• [EXERCISE MATERIAL]:
※ ※ ※

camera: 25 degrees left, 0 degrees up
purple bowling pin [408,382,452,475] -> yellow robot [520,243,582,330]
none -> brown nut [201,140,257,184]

※ ※ ※

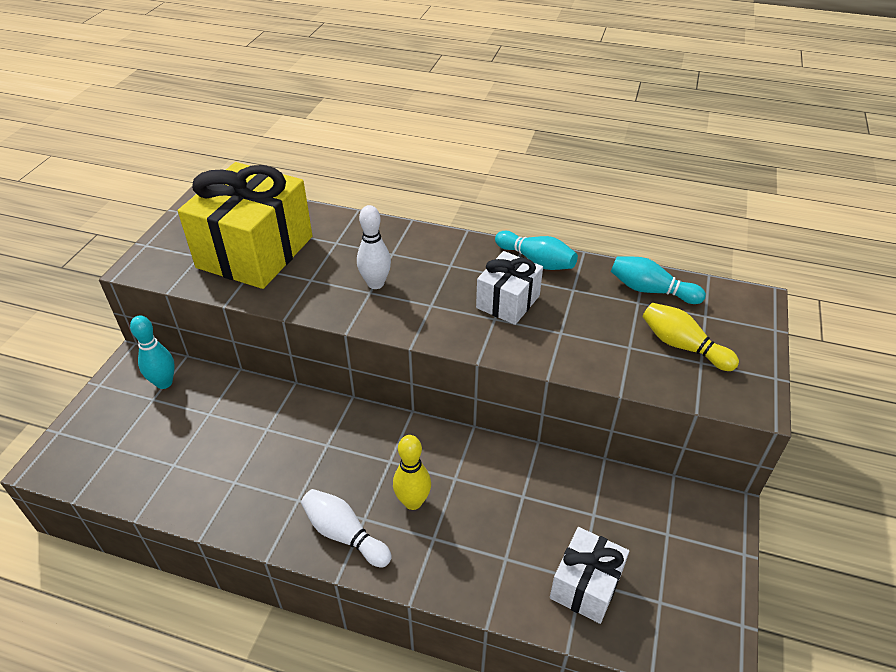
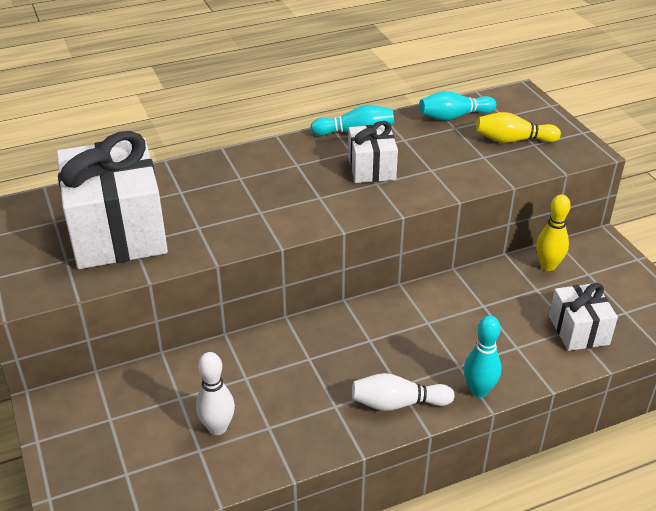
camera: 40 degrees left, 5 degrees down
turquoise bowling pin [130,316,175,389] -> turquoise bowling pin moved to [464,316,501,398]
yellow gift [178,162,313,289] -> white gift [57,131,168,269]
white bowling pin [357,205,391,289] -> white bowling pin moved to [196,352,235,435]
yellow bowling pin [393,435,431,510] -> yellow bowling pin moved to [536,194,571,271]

※ ※ ※

• [WHAT IS BEING ASKED]: Gather all lines from the listing above in which "moved" occurs.

• [WRITTEN ANSWER]:
turquoise bowling pin [130,316,175,389] -> turquoise bowling pin moved to [464,316,501,398]
white bowling pin [357,205,391,289] -> white bowling pin moved to [196,352,235,435]
yellow bowling pin [393,435,431,510] -> yellow bowling pin moved to [536,194,571,271]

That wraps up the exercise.